▸ **Task to complete**: Copy out the lines below word for word, omitting the pictures.

▸ **Data excerpts**:
┄┄┄┄┄┄┄┄┄┄┄┄┄┄┄┄┄┄┄┄
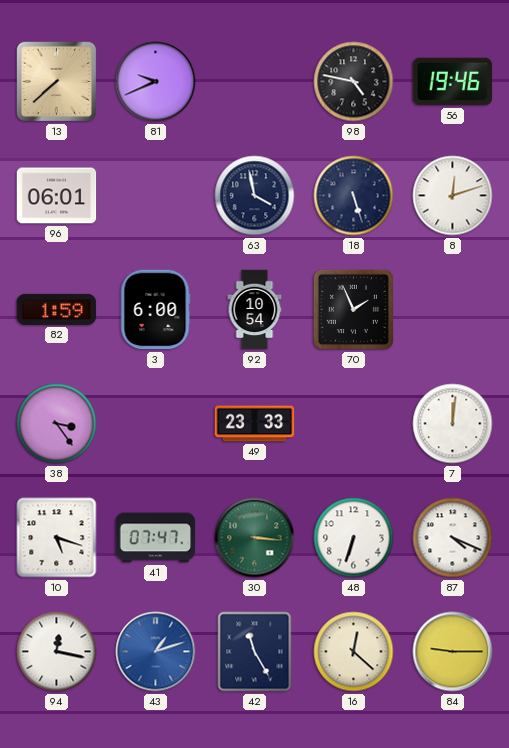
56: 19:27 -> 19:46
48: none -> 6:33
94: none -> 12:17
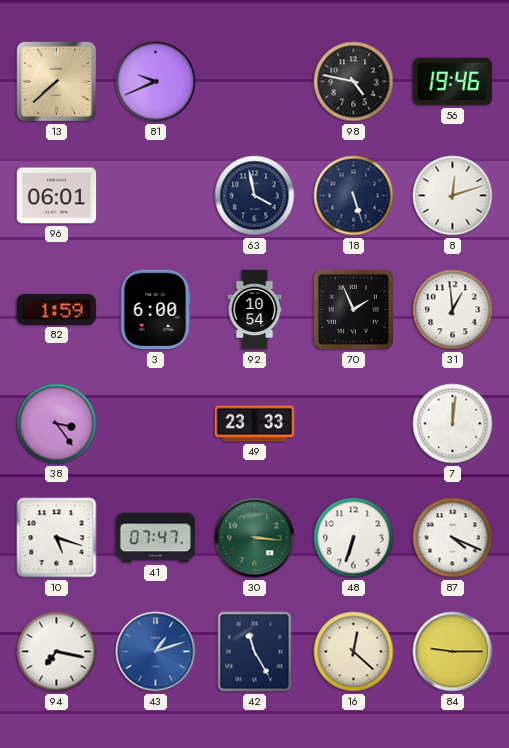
31: none -> 12:59
94: 12:17 -> 7:17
┄┄┄┄┄┄┄┄┄┄┄┄┄┄┄┄┄┄┄┄
▸ **Response to this task**:
56: 19:27 -> 19:46
48: none -> 6:33
94: none -> 12:17
31: none -> 12:59
94: 12:17 -> 7:17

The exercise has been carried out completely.